Start of Given entries
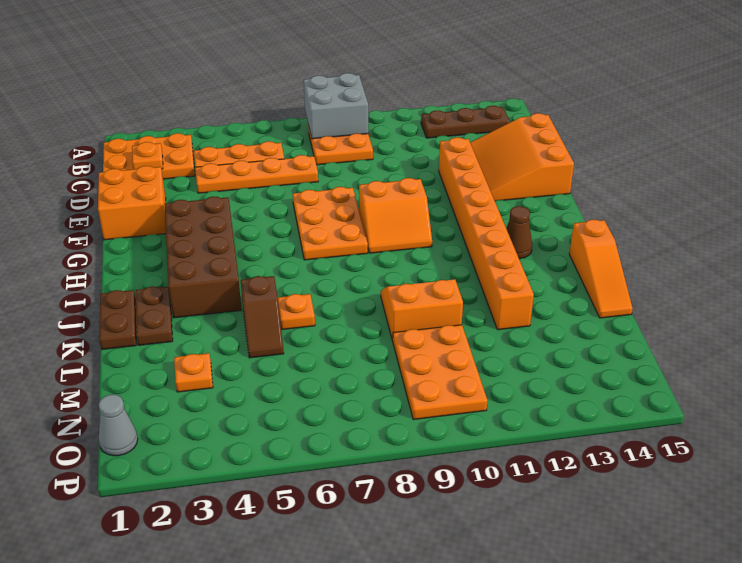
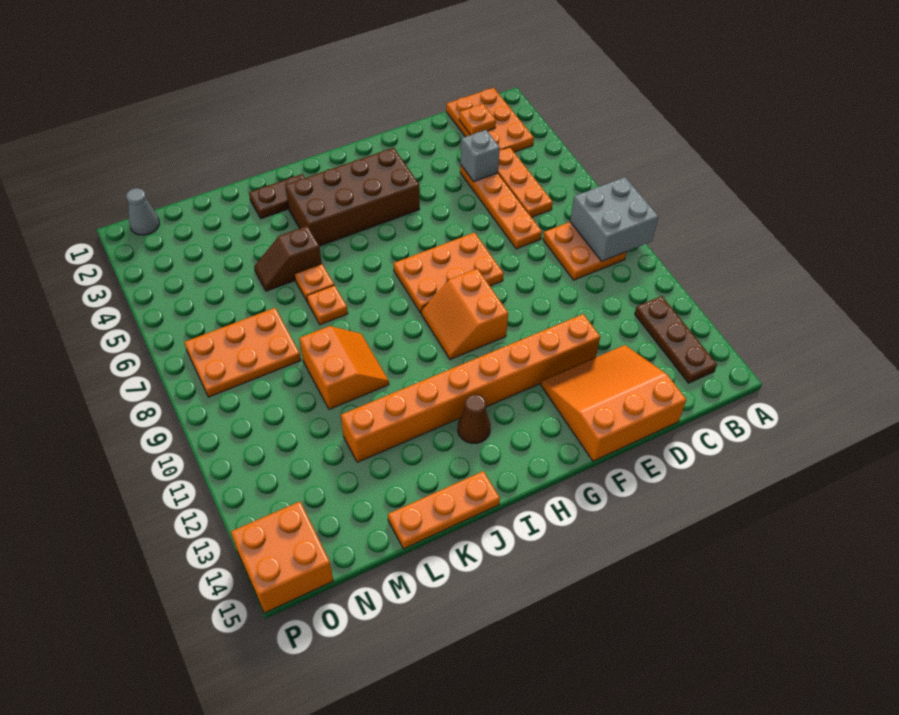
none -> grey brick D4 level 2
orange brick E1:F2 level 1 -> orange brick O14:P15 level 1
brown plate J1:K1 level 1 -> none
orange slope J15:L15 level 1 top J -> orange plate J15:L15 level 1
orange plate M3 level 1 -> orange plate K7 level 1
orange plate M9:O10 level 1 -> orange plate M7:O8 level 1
End of Given entries
Start of Given entries
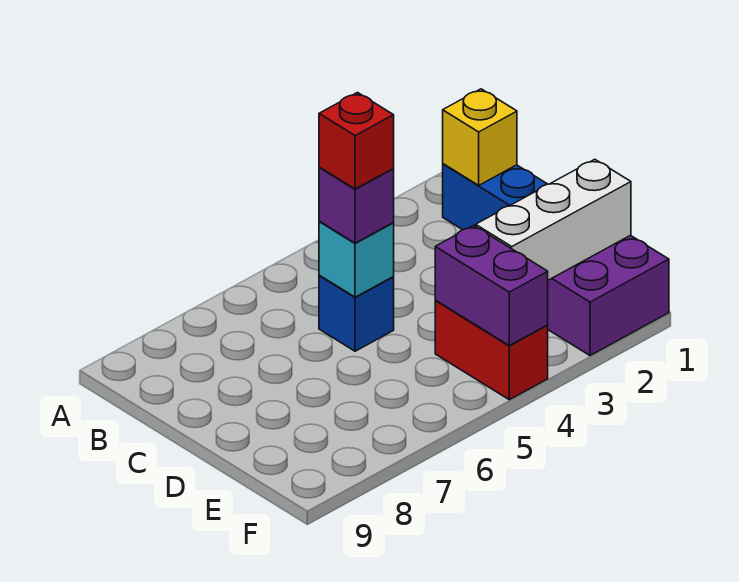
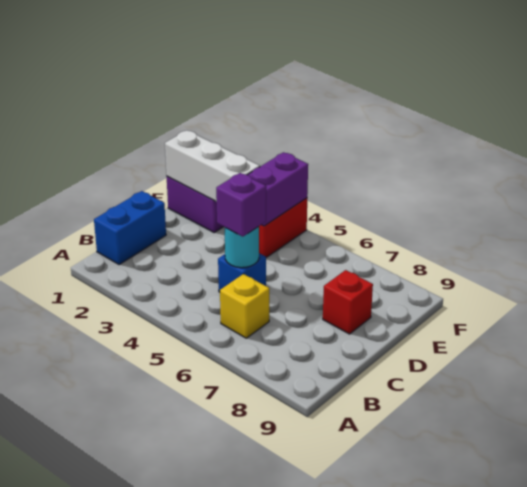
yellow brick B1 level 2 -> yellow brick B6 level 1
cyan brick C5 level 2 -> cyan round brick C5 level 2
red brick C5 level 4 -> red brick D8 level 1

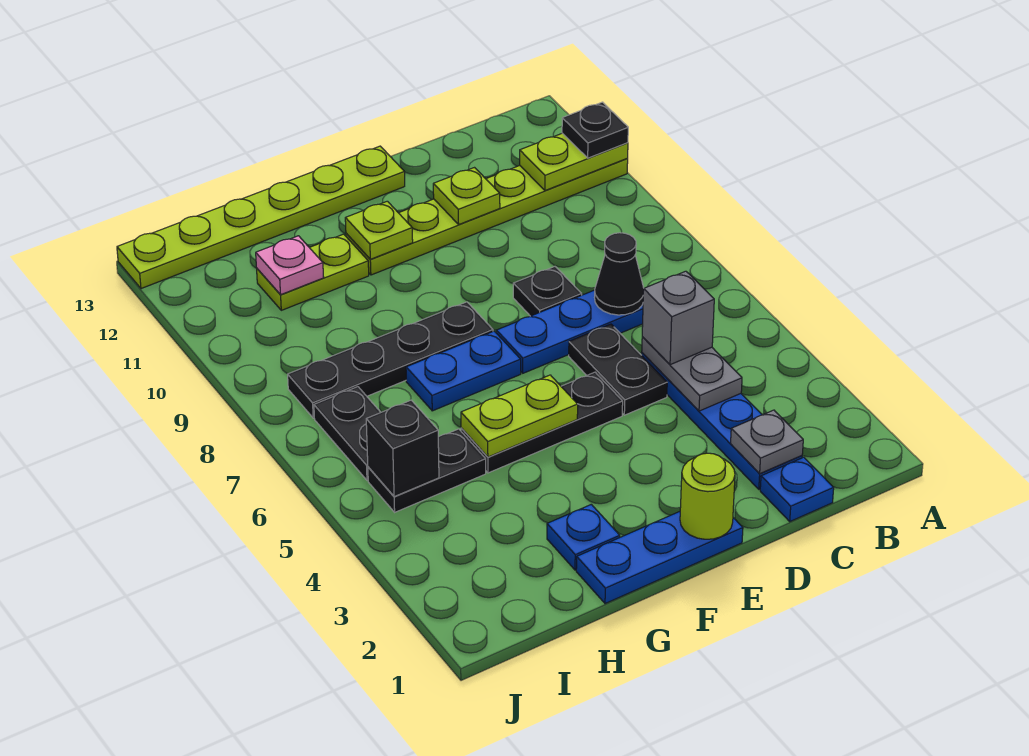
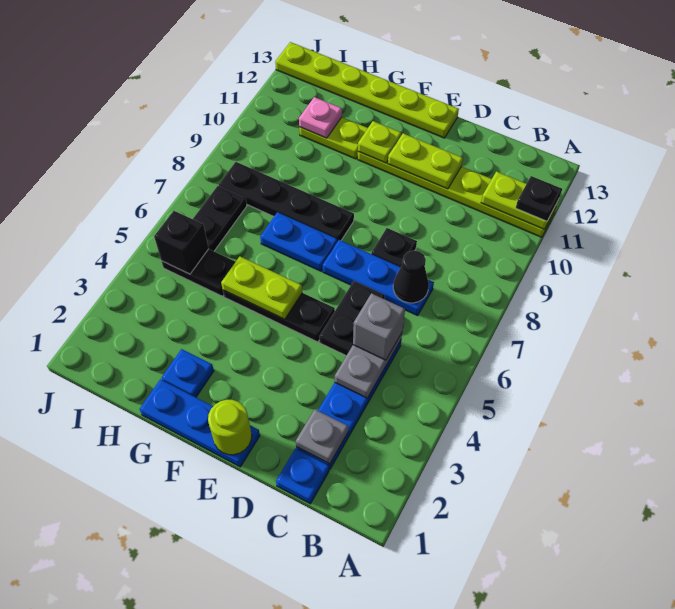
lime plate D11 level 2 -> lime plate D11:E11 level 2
End of Given entries
-- Work order --
Reproduce the lines of the entries above from the one with "brown plate J1:K1 level 1 -> none" to the one with "orange plate M9:O10", both included, exactly and without any other line.

-- Response below --
brown plate J1:K1 level 1 -> none
orange slope J15:L15 level 1 top J -> orange plate J15:L15 level 1
orange plate M3 level 1 -> orange plate K7 level 1
orange plate M9:O10 level 1 -> orange plate M7:O8 level 1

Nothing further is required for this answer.